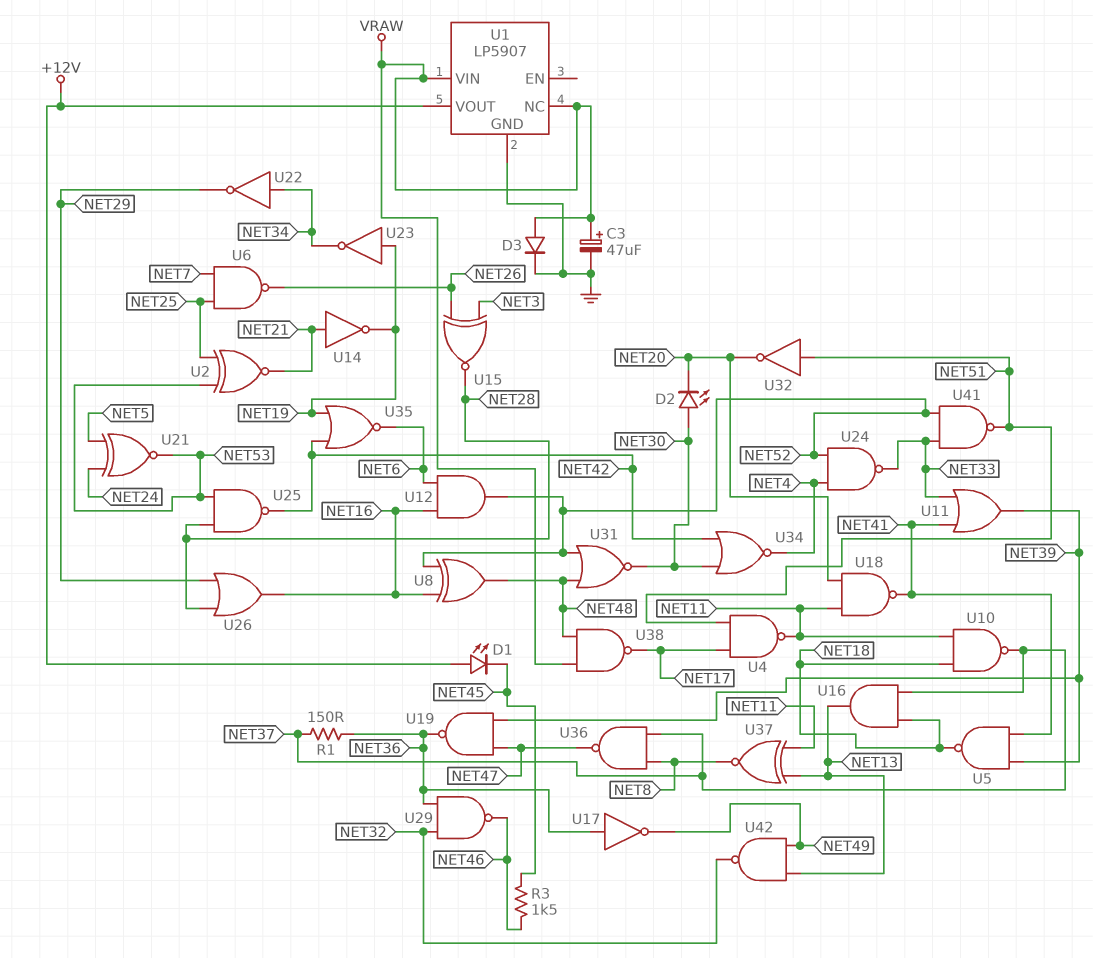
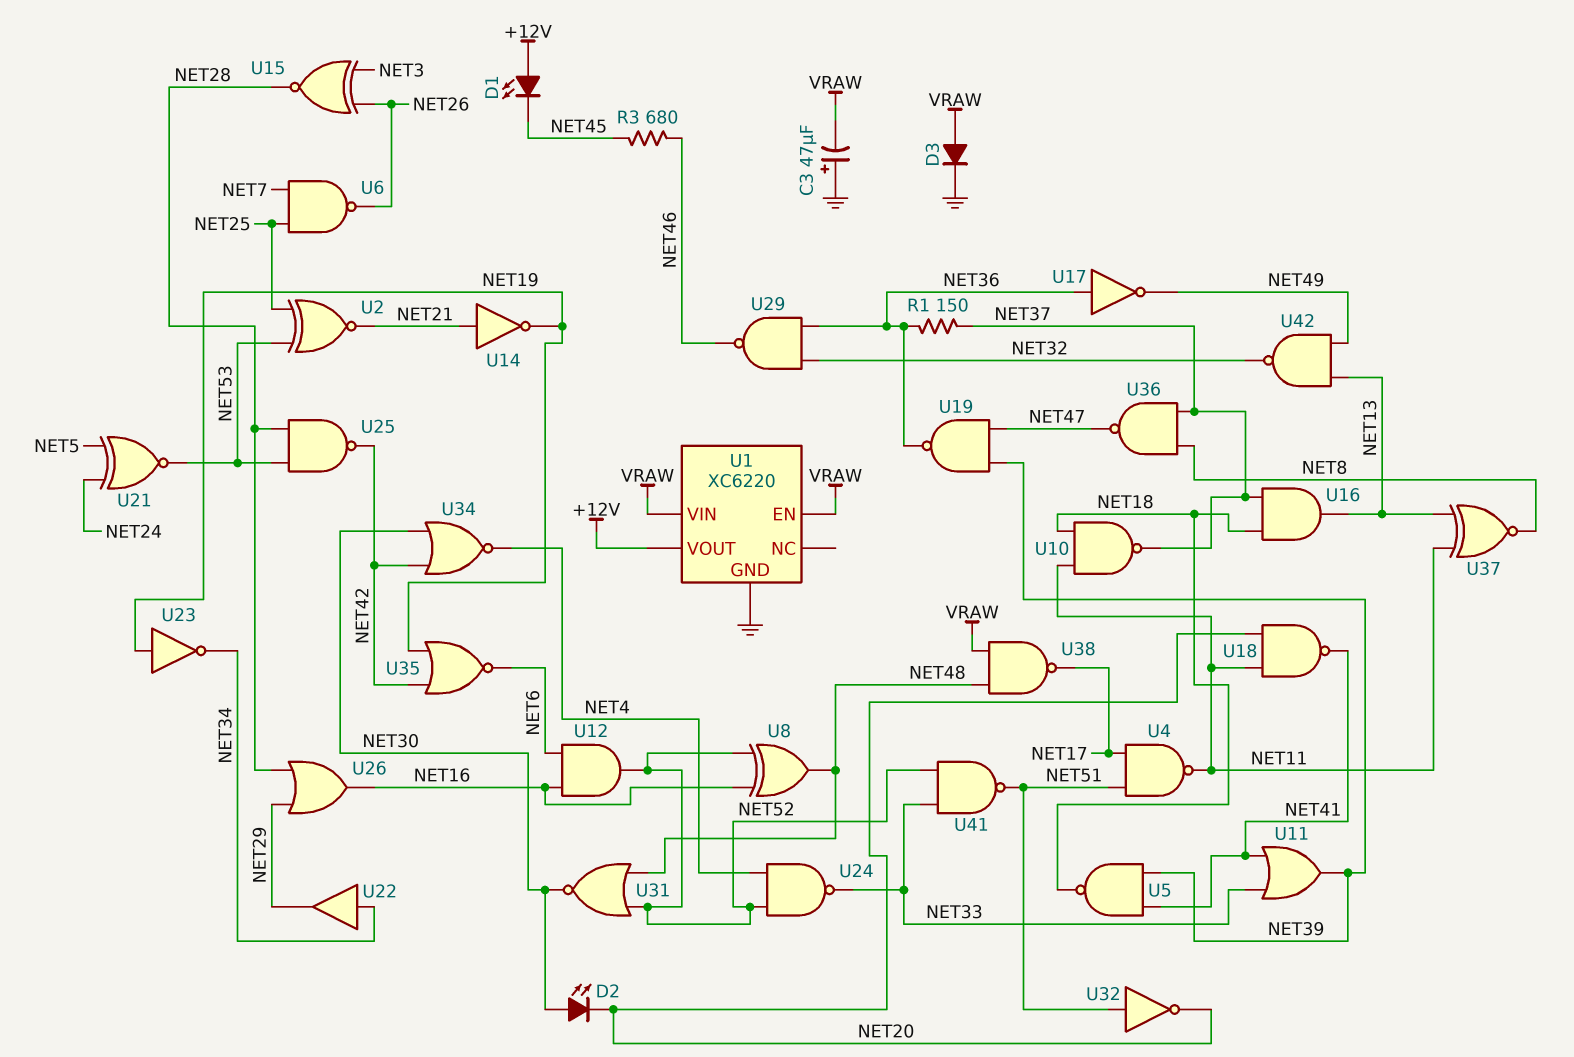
C3: 47uF (plus VRAW, minus GND) -> 47uF (plus GND, minus VRAW)
R3: 1.5k (NET45, NET46) -> 680 (NET45, NET46)
U1: LP5907 -> XC6220
U1 pin EN: none -> VRAW
U1 pin NC: VRAW -> none
U22: NOT (in NET34, out NET29) -> buffer (in NET34, out NET29)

....

Your reply should be the number of lines in the entries that contain "VRAW", nothing more.

3